⟨

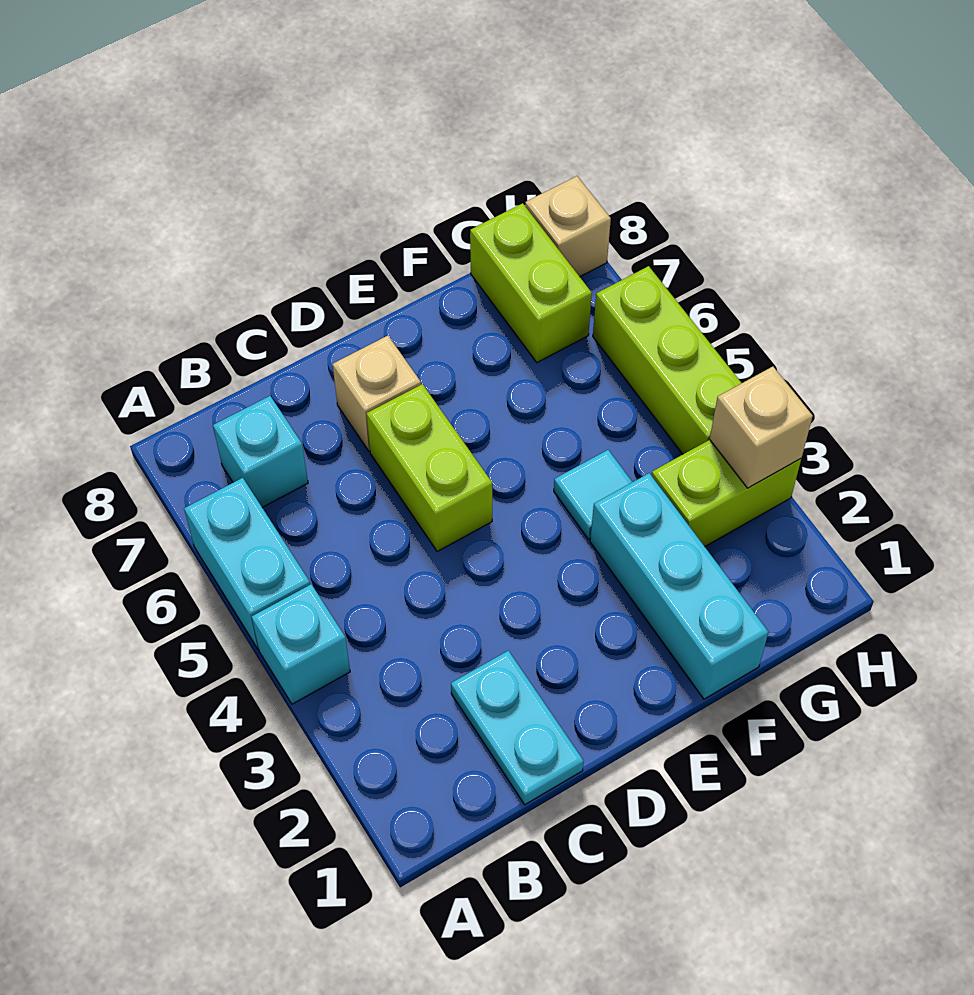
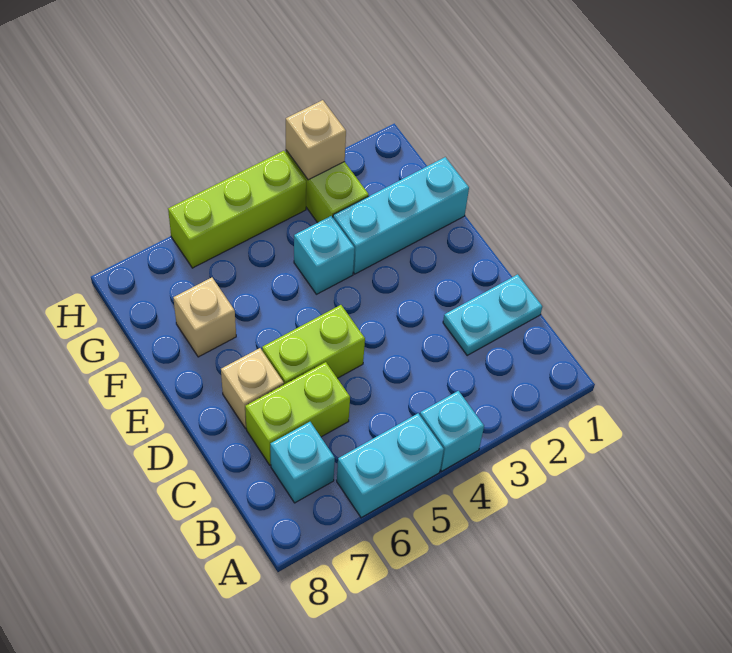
cyan tile F4 level 1 -> cyan brick F4 level 1
lime brick G7:G8 level 1 -> lime brick C6:C7 level 1
tan brick H8 level 1 -> tan brick F7 level 1

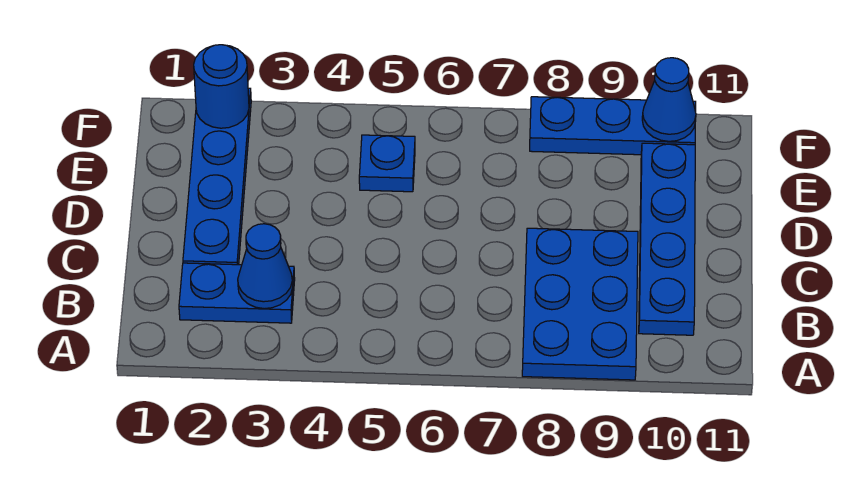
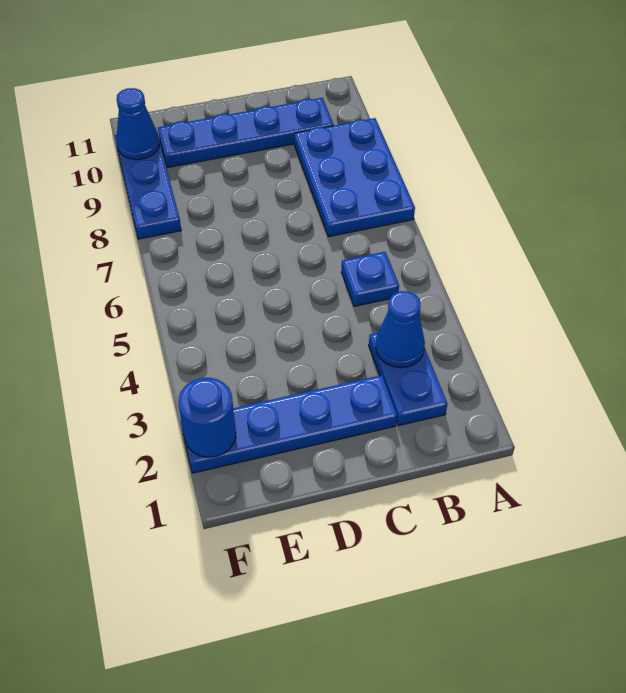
blue plate A8:C9 level 1 -> blue plate A7:B9 level 1
blue plate E5 level 1 -> blue plate B5 level 1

⟩

**What is needed:** Give the count of lines that hold the word "plate" in the listing above, with no other text.

**Expected answer:** 2